__Instructions for the task__. From the entries that follow, copy every line with the word "yellow".

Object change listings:

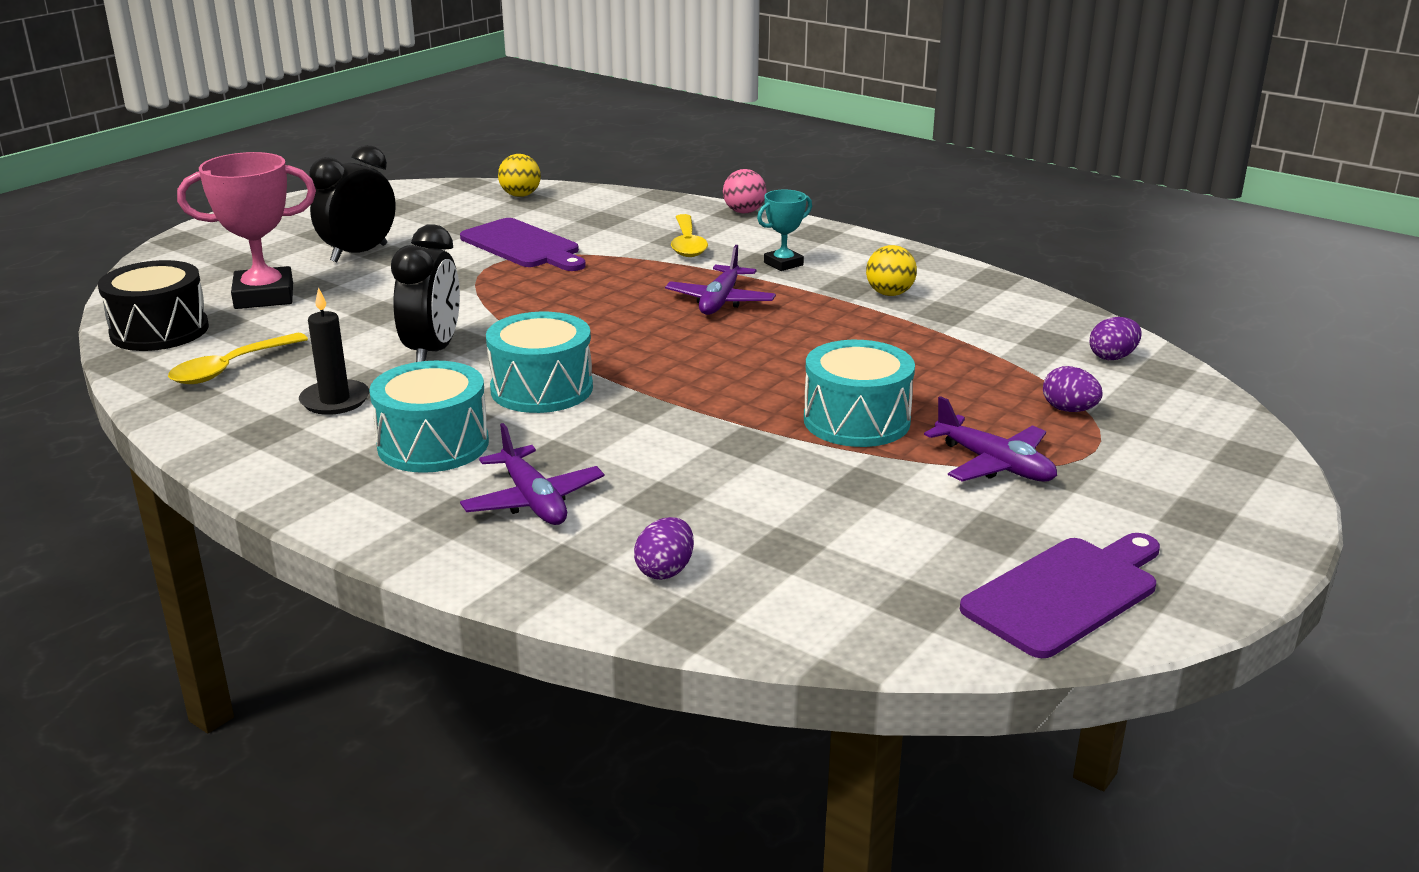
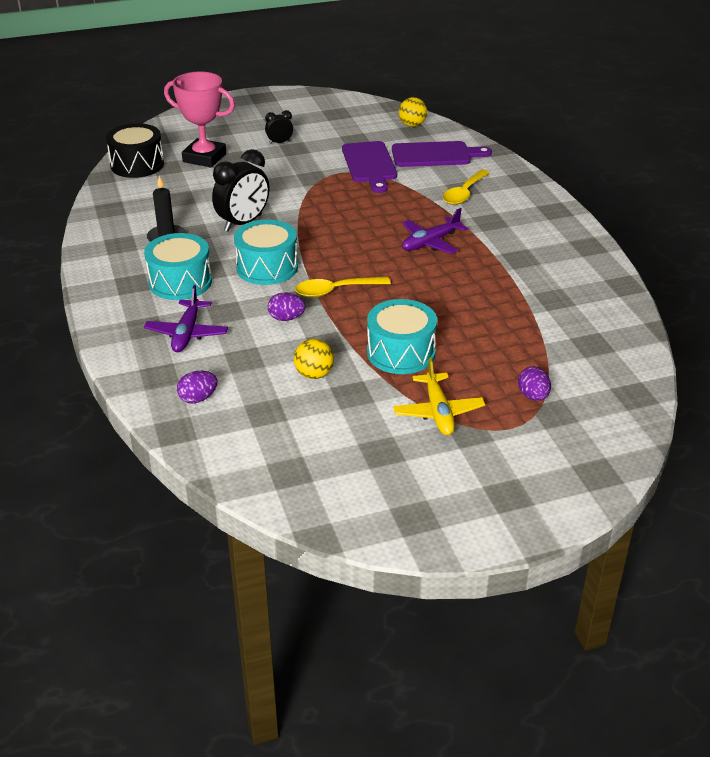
camera: 35 degrees right, 10 degrees up
(230, 368) = (143, 200): yellow spoon -> yellow spoon (335, 291)
(359, 253) = (279, 142): black clock -> black clock, size x0.51
(744, 212) = (530, 179): pink ball -> none
(783, 264) = (502, 227): turquoise trophy -> none
(889, 294) = (538, 273): yellow ball -> yellow ball (314, 374)
(994, 464) = (438, 412): purple plane -> yellow plane
(1065, 593) = (367, 502): purple cutting board -> purple cutting board (435, 155)
(1112, 357) = (616, 371): purple egg -> purple egg (286, 318)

__Task answer__.
(230, 368) = (143, 200): yellow spoon -> yellow spoon (335, 291)
(889, 294) = (538, 273): yellow ball -> yellow ball (314, 374)
(994, 464) = (438, 412): purple plane -> yellow plane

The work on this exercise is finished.